START Listed records
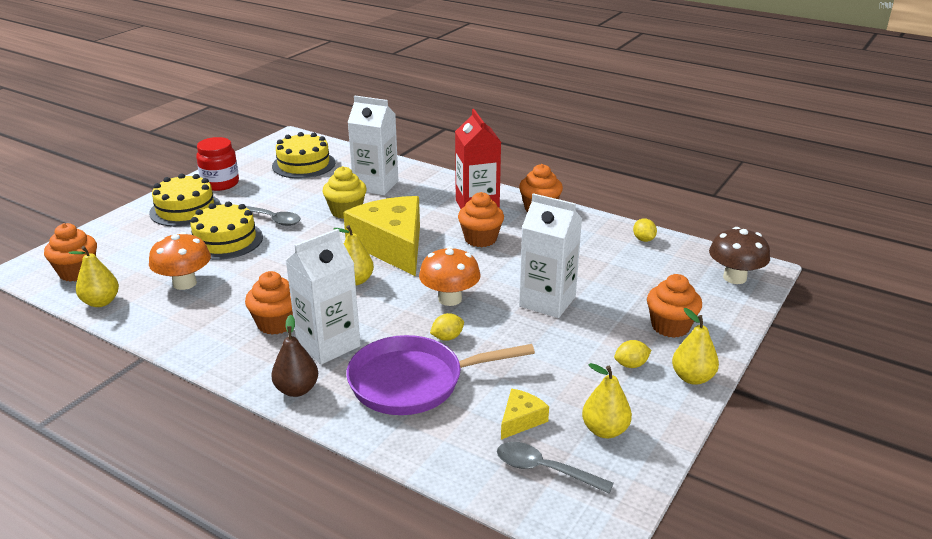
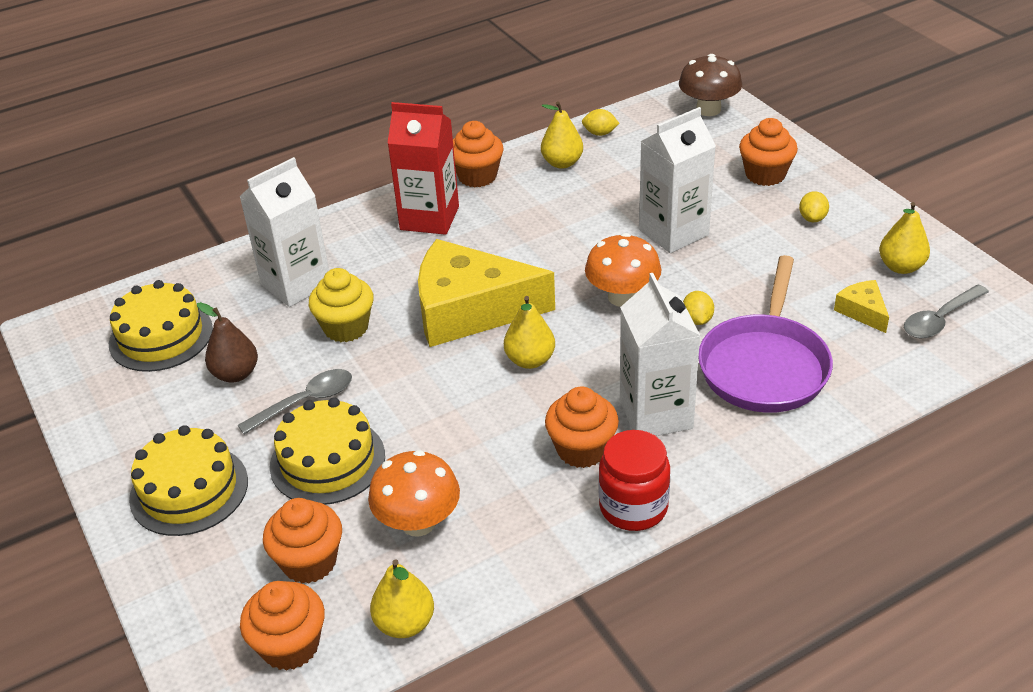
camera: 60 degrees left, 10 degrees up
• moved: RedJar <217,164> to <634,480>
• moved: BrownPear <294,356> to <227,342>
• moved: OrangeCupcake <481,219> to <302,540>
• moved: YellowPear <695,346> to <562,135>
END Listed records
| What is needed |
Each line from the one with "<217,164> to <634,480>" through the end of the entries above is to be returned word for word. Nothing else belongs in the answer.

| Output of the task |
• moved: RedJar <217,164> to <634,480>
• moved: BrownPear <294,356> to <227,342>
• moved: OrangeCupcake <481,219> to <302,540>
• moved: YellowPear <695,346> to <562,135>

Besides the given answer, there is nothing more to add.